____ Data for processing

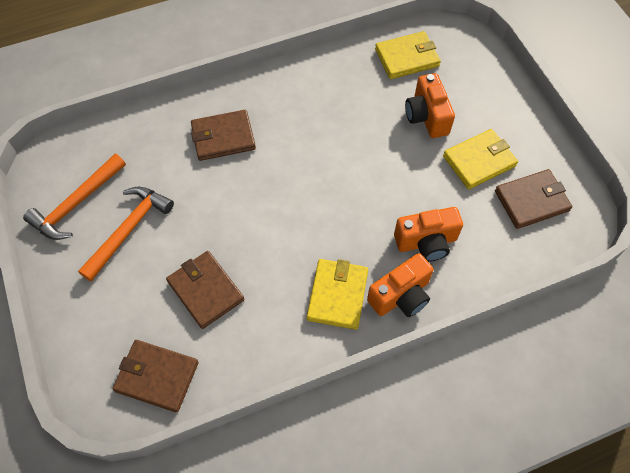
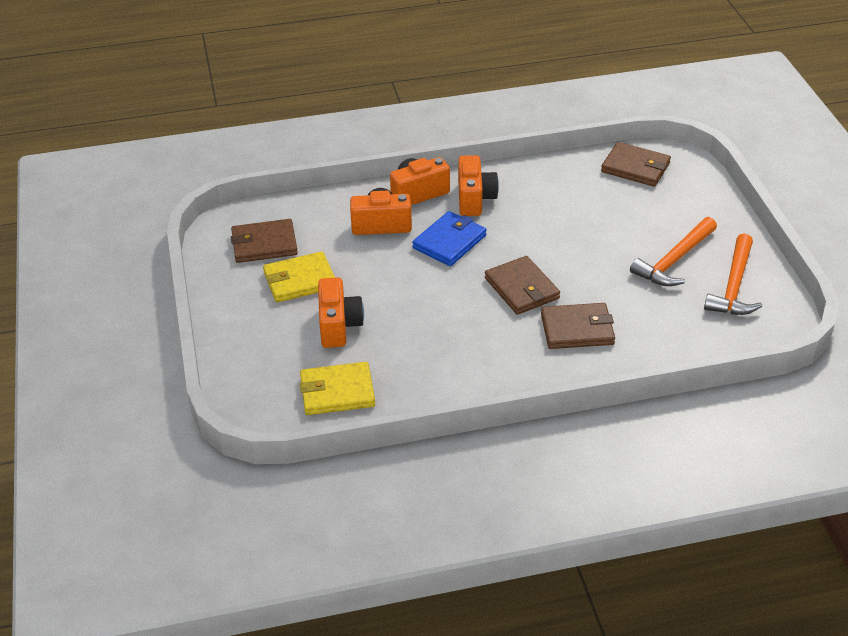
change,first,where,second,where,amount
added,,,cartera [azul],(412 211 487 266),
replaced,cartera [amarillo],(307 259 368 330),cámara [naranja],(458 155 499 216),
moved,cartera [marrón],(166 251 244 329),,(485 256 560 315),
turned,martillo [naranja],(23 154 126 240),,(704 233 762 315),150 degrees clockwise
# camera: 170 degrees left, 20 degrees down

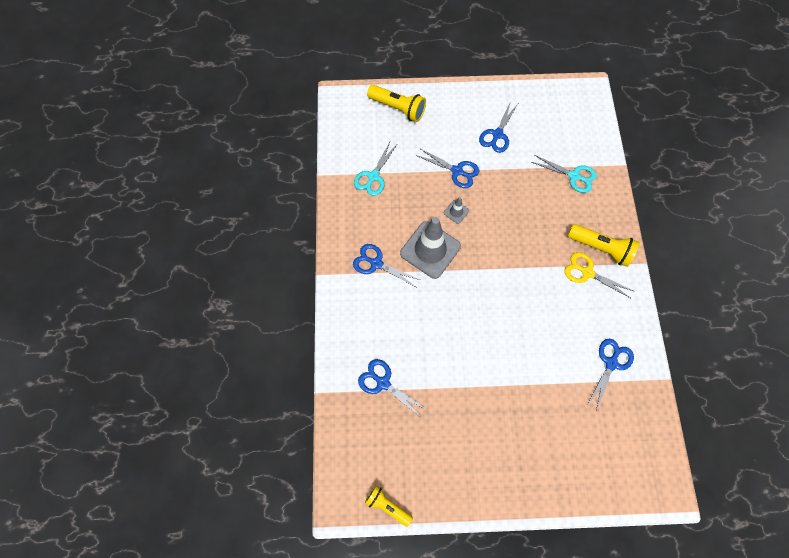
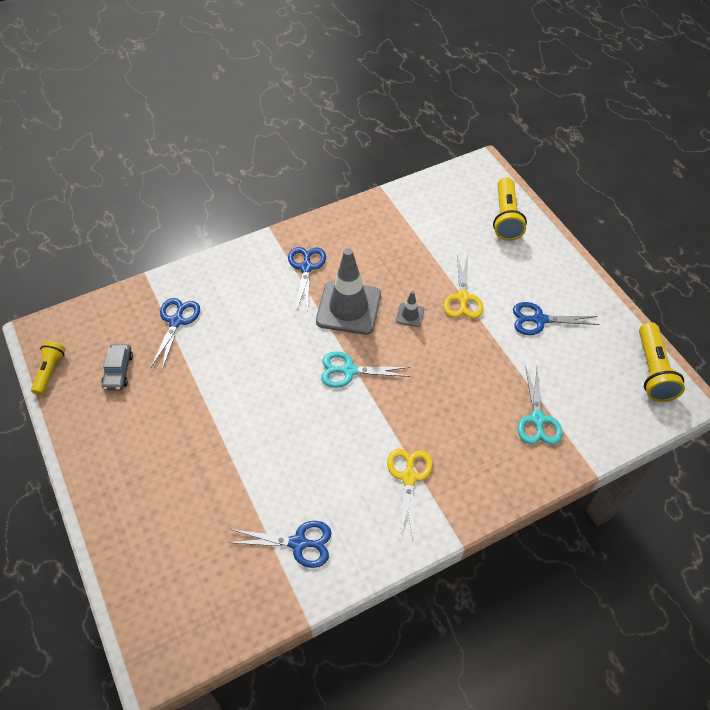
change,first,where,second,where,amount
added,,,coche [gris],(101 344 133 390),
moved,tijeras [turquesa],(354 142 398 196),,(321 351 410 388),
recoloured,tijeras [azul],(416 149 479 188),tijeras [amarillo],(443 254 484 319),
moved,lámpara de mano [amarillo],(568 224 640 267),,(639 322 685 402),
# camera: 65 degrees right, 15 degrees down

________

What is needed is an exact repetition of every entry, without the pictures.

* Task output:
change,first,where,second,where,amount
added,,,cartera [azul],(412 211 487 266),
replaced,cartera [amarillo],(307 259 368 330),cámara [naranja],(458 155 499 216),
moved,cartera [marrón],(166 251 244 329),,(485 256 560 315),
turned,martillo [naranja],(23 154 126 240),,(704 233 762 315),150 degrees clockwise
# camera: 170 degrees left, 20 degrees down

change,first,where,second,where,amount
added,,,coche [gris],(101 344 133 390),
moved,tijeras [turquesa],(354 142 398 196),,(321 351 410 388),
recoloured,tijeras [azul],(416 149 479 188),tijeras [amarillo],(443 254 484 319),
moved,lámpara de mano [amarillo],(568 224 640 267),,(639 322 685 402),
# camera: 65 degrees right, 15 degrees down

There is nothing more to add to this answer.